*** Data for processing ***
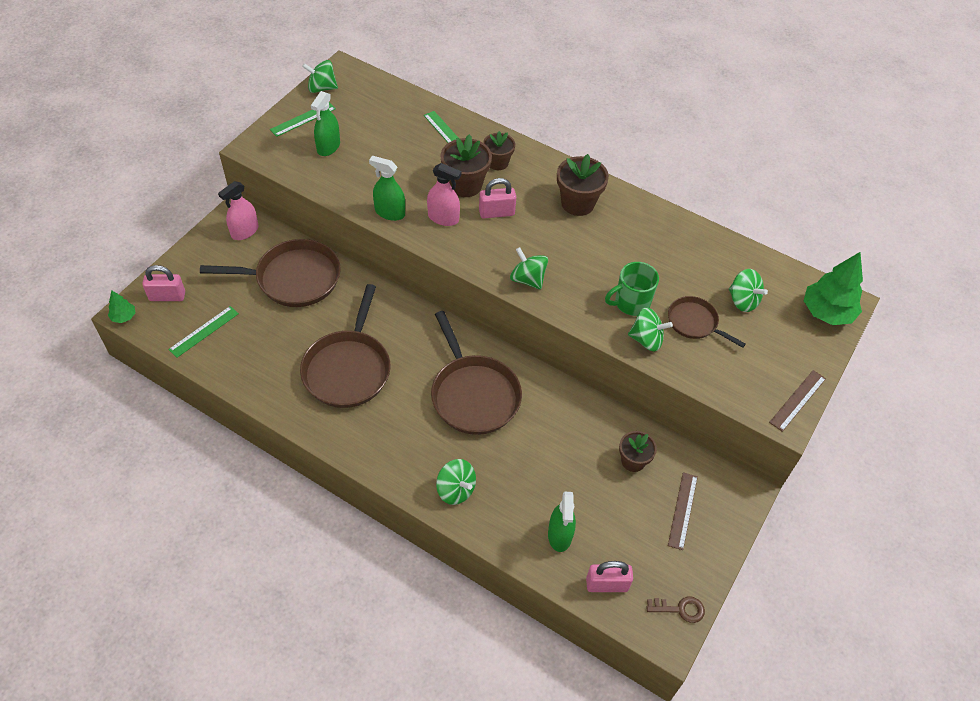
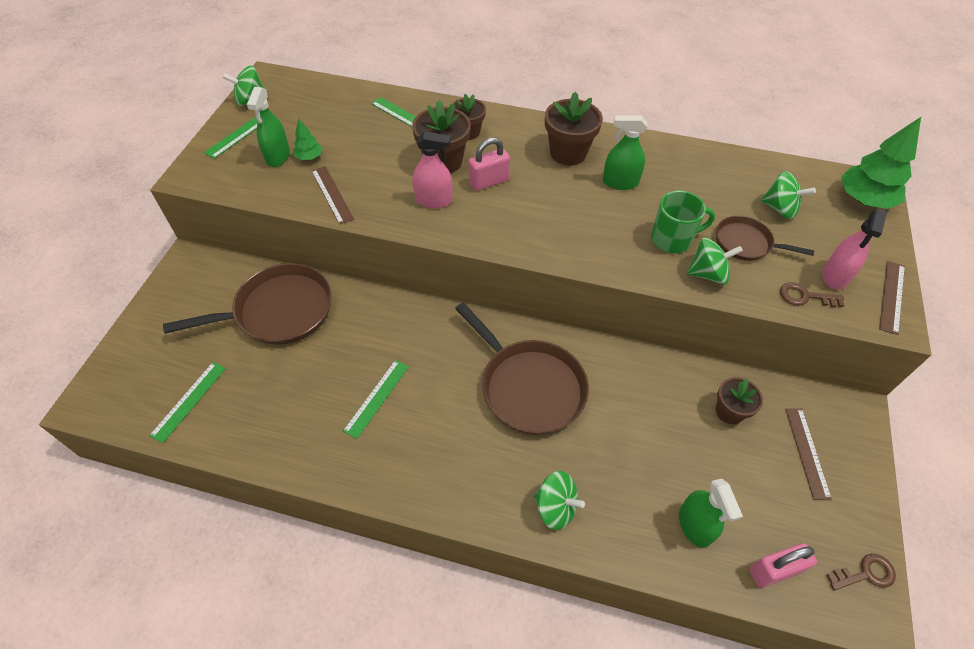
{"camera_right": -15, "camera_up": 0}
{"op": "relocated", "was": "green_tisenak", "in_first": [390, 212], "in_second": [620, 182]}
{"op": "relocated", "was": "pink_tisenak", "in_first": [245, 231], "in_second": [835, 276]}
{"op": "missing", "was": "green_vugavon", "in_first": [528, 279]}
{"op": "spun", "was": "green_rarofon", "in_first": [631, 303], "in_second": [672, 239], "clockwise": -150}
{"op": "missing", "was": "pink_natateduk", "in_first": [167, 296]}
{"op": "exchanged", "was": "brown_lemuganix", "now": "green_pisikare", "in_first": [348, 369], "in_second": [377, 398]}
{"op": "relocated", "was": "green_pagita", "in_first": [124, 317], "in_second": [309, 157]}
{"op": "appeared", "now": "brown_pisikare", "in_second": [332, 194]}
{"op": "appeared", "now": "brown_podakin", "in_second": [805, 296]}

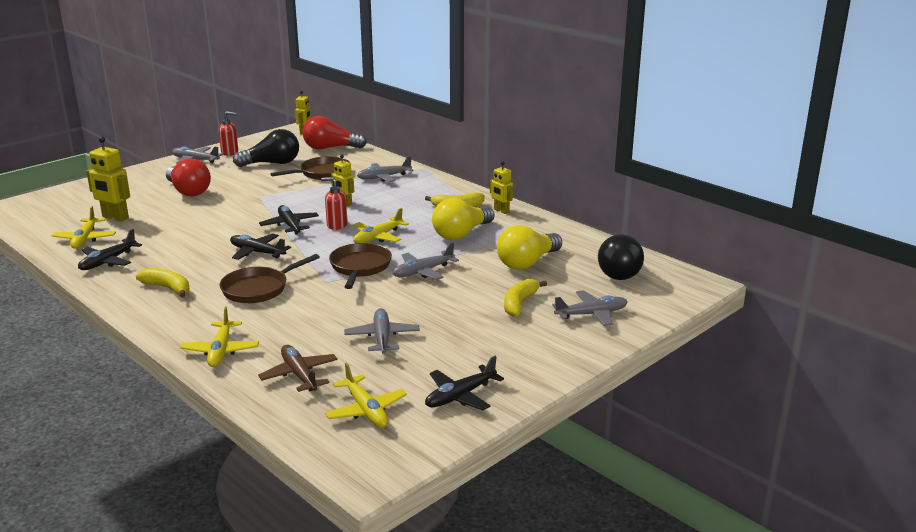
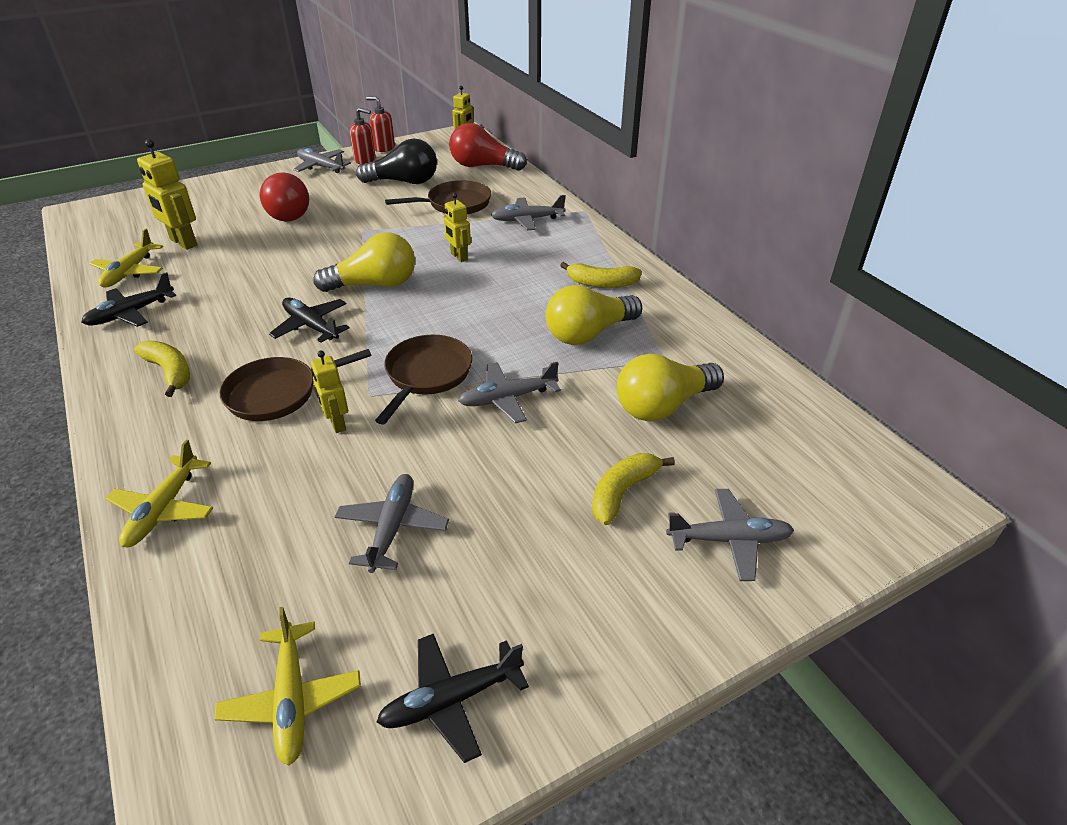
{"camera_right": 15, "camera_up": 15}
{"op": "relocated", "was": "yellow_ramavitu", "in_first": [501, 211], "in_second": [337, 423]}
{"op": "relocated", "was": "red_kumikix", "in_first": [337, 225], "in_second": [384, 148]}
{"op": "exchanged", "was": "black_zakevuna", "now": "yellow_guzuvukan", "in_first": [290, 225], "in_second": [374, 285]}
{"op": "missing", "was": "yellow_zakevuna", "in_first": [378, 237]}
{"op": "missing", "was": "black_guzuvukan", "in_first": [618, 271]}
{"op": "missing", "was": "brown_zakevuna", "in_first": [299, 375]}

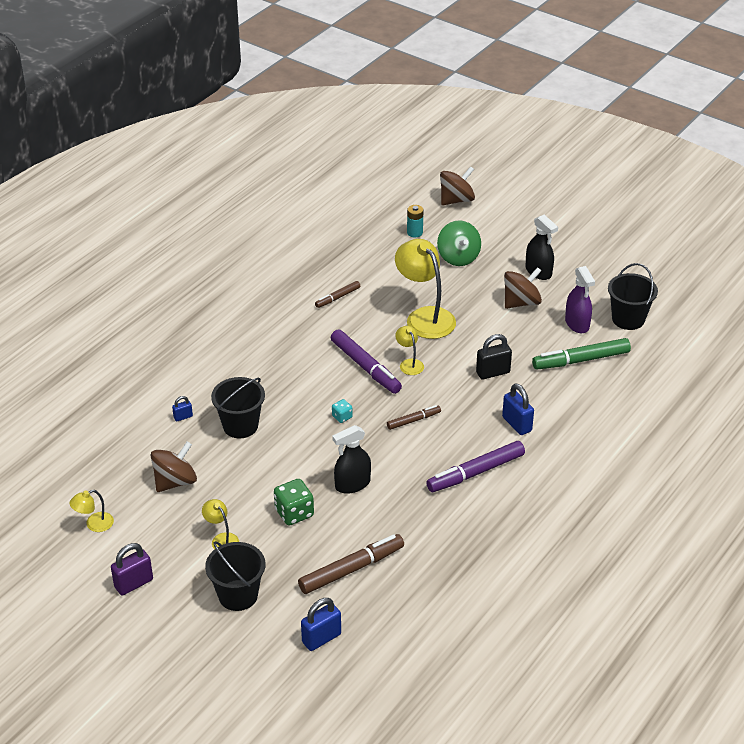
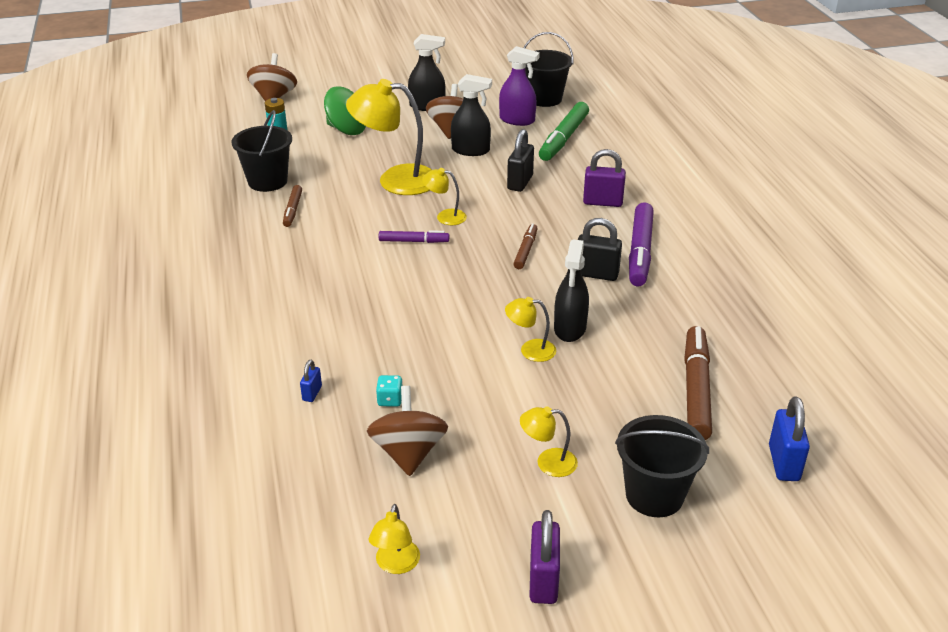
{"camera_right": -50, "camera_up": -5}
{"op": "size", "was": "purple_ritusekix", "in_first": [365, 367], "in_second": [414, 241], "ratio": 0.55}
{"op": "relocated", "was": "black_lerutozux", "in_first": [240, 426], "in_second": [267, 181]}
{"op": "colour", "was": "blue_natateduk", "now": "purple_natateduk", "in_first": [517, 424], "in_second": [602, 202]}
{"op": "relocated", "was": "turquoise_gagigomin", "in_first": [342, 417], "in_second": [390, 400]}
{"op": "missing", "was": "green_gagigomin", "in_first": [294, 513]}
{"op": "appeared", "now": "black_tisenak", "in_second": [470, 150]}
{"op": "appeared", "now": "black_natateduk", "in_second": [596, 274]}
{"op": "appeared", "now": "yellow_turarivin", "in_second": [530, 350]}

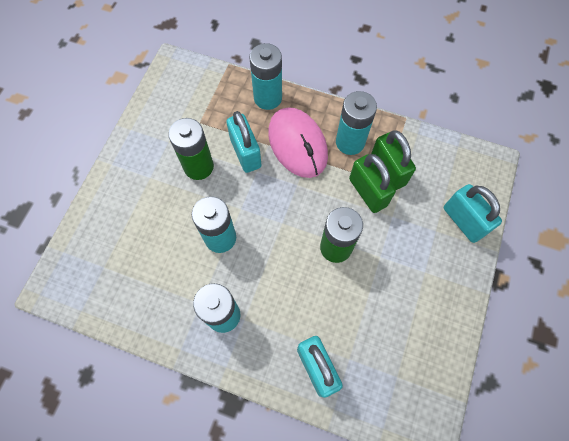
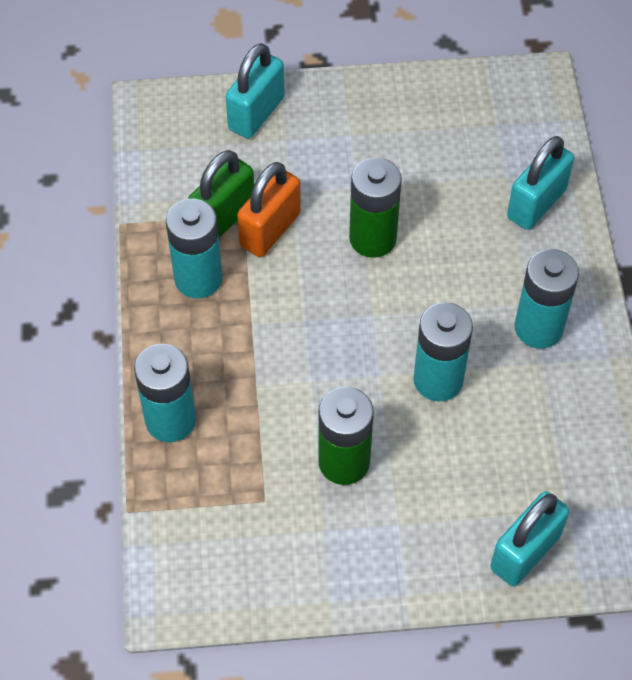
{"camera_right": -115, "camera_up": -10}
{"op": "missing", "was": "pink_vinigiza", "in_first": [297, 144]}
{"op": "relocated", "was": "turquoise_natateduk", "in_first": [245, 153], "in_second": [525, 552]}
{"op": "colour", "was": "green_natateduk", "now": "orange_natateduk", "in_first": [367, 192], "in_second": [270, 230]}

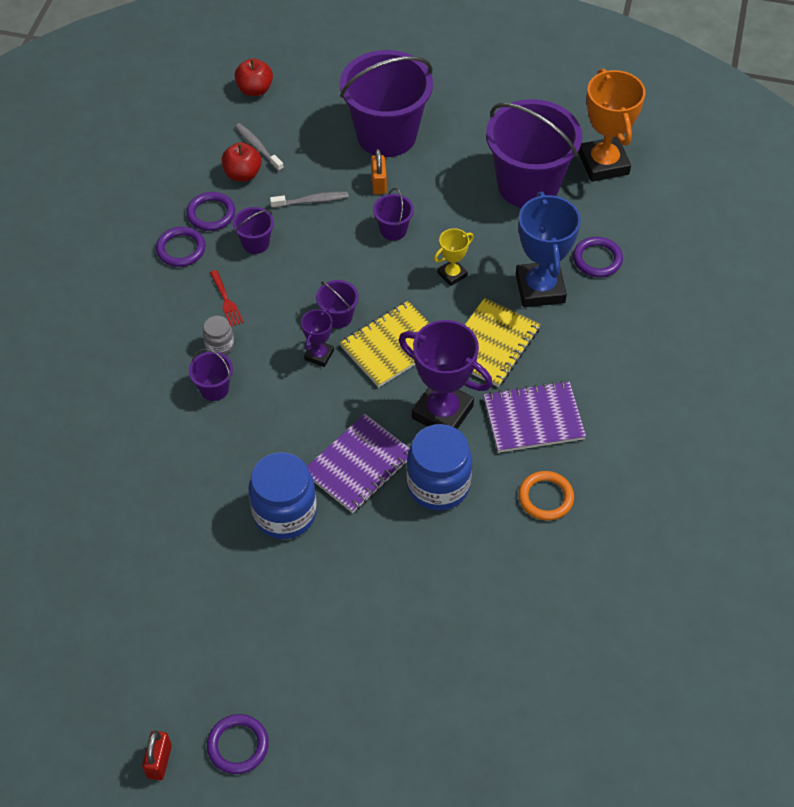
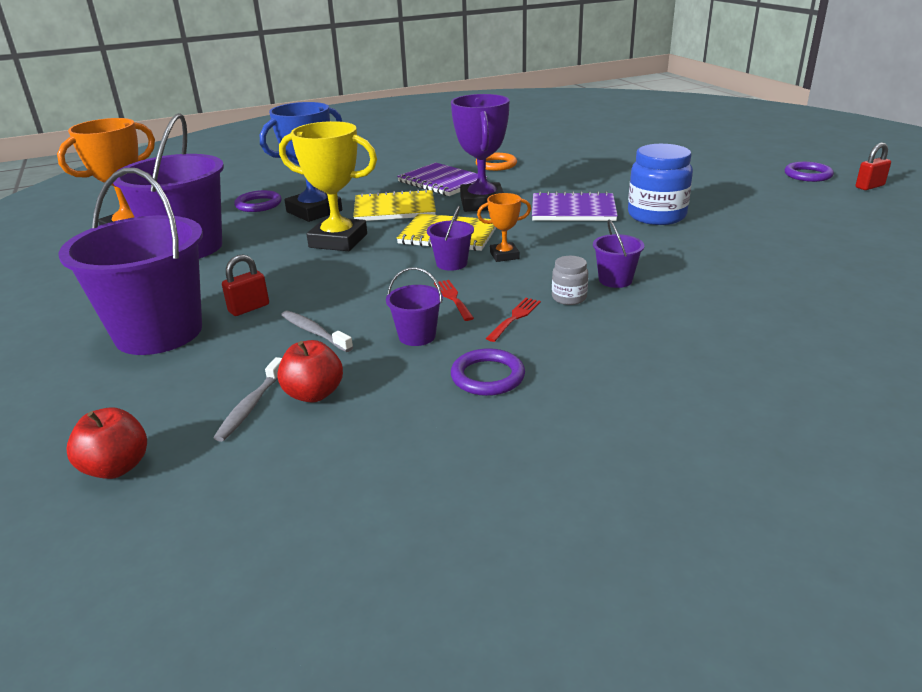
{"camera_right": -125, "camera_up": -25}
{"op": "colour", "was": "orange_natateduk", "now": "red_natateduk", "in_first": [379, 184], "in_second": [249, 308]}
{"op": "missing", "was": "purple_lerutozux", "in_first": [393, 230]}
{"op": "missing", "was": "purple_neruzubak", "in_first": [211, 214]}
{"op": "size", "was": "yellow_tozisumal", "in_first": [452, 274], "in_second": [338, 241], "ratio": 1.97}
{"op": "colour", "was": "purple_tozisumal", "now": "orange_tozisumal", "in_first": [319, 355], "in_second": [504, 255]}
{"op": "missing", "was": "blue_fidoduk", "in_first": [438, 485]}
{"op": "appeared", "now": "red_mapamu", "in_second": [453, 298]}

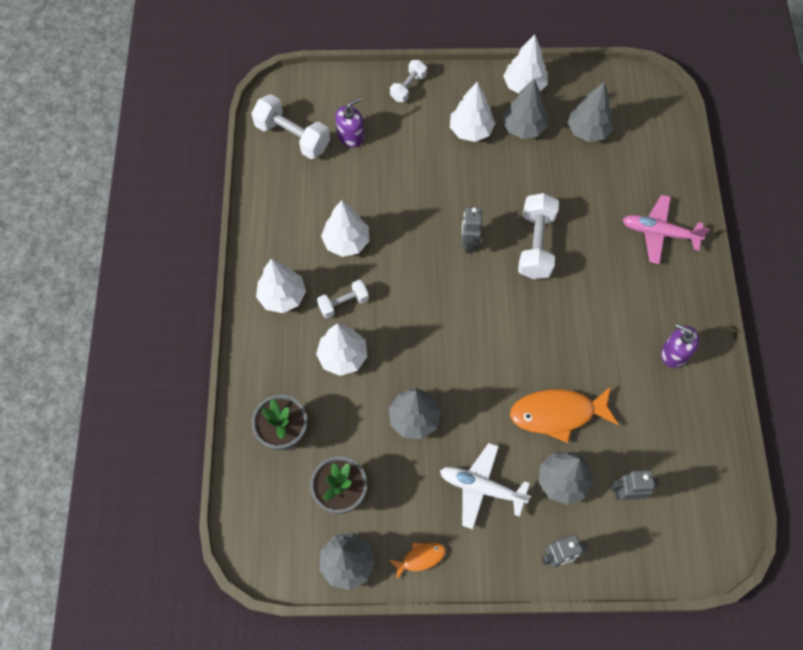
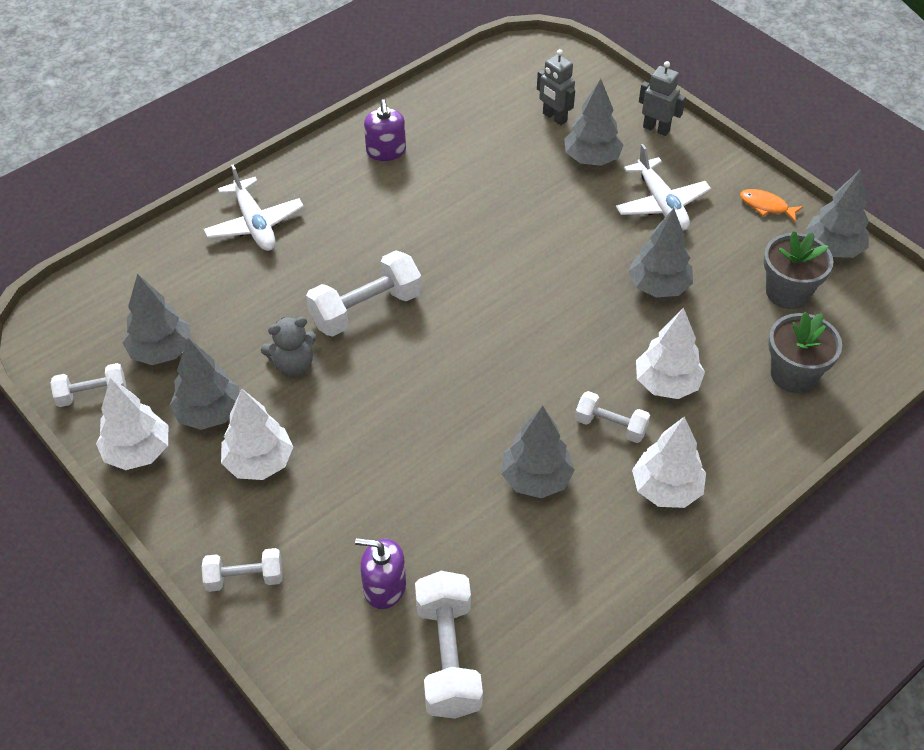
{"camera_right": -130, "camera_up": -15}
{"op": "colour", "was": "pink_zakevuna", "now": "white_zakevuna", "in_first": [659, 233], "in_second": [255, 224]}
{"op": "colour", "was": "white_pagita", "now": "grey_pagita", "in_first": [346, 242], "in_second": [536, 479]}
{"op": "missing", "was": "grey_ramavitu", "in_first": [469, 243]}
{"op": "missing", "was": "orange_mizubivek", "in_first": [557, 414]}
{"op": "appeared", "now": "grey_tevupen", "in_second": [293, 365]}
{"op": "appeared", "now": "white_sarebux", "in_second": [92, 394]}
*** End of Data for processing ***
**Prompt**: Transcribe all lines above exactly, skipping pictures.

**Reply**:
{"camera_right": -15, "camera_up": 0}
{"op": "relocated", "was": "green_tisenak", "in_first": [390, 212], "in_second": [620, 182]}
{"op": "relocated", "was": "pink_tisenak", "in_first": [245, 231], "in_second": [835, 276]}
{"op": "missing", "was": "green_vugavon", "in_first": [528, 279]}
{"op": "spun", "was": "green_rarofon", "in_first": [631, 303], "in_second": [672, 239], "clockwise": -150}
{"op": "missing", "was": "pink_natateduk", "in_first": [167, 296]}
{"op": "exchanged", "was": "brown_lemuganix", "now": "green_pisikare", "in_first": [348, 369], "in_second": [377, 398]}
{"op": "relocated", "was": "green_pagita", "in_first": [124, 317], "in_second": [309, 157]}
{"op": "appeared", "now": "brown_pisikare", "in_second": [332, 194]}
{"op": "appeared", "now": "brown_podakin", "in_second": [805, 296]}

{"camera_right": 15, "camera_up": 15}
{"op": "relocated", "was": "yellow_ramavitu", "in_first": [501, 211], "in_second": [337, 423]}
{"op": "relocated", "was": "red_kumikix", "in_first": [337, 225], "in_second": [384, 148]}
{"op": "exchanged", "was": "black_zakevuna", "now": "yellow_guzuvukan", "in_first": [290, 225], "in_second": [374, 285]}
{"op": "missing", "was": "yellow_zakevuna", "in_first": [378, 237]}
{"op": "missing", "was": "black_guzuvukan", "in_first": [618, 271]}
{"op": "missing", "was": "brown_zakevuna", "in_first": [299, 375]}

{"camera_right": -50, "camera_up": -5}
{"op": "size", "was": "purple_ritusekix", "in_first": [365, 367], "in_second": [414, 241], "ratio": 0.55}
{"op": "relocated", "was": "black_lerutozux", "in_first": [240, 426], "in_second": [267, 181]}
{"op": "colour", "was": "blue_natateduk", "now": "purple_natateduk", "in_first": [517, 424], "in_second": [602, 202]}
{"op": "relocated", "was": "turquoise_gagigomin", "in_first": [342, 417], "in_second": [390, 400]}
{"op": "missing", "was": "green_gagigomin", "in_first": [294, 513]}
{"op": "appeared", "now": "black_tisenak", "in_second": [470, 150]}
{"op": "appeared", "now": "black_natateduk", "in_second": [596, 274]}
{"op": "appeared", "now": "yellow_turarivin", "in_second": [530, 350]}

{"camera_right": -115, "camera_up": -10}
{"op": "missing", "was": "pink_vinigiza", "in_first": [297, 144]}
{"op": "relocated", "was": "turquoise_natateduk", "in_first": [245, 153], "in_second": [525, 552]}
{"op": "colour", "was": "green_natateduk", "now": "orange_natateduk", "in_first": [367, 192], "in_second": [270, 230]}

{"camera_right": -125, "camera_up": -25}
{"op": "colour", "was": "orange_natateduk", "now": "red_natateduk", "in_first": [379, 184], "in_second": [249, 308]}
{"op": "missing", "was": "purple_lerutozux", "in_first": [393, 230]}
{"op": "missing", "was": "purple_neruzubak", "in_first": [211, 214]}
{"op": "size", "was": "yellow_tozisumal", "in_first": [452, 274], "in_second": [338, 241], "ratio": 1.97}
{"op": "colour", "was": "purple_tozisumal", "now": "orange_tozisumal", "in_first": [319, 355], "in_second": [504, 255]}
{"op": "missing", "was": "blue_fidoduk", "in_first": [438, 485]}
{"op": "appeared", "now": "red_mapamu", "in_second": [453, 298]}

{"camera_right": -130, "camera_up": -15}
{"op": "colour", "was": "pink_zakevuna", "now": "white_zakevuna", "in_first": [659, 233], "in_second": [255, 224]}
{"op": "colour", "was": "white_pagita", "now": "grey_pagita", "in_first": [346, 242], "in_second": [536, 479]}
{"op": "missing", "was": "grey_ramavitu", "in_first": [469, 243]}
{"op": "missing", "was": "orange_mizubivek", "in_first": [557, 414]}
{"op": "appeared", "now": "grey_tevupen", "in_second": [293, 365]}
{"op": "appeared", "now": "white_sarebux", "in_second": [92, 394]}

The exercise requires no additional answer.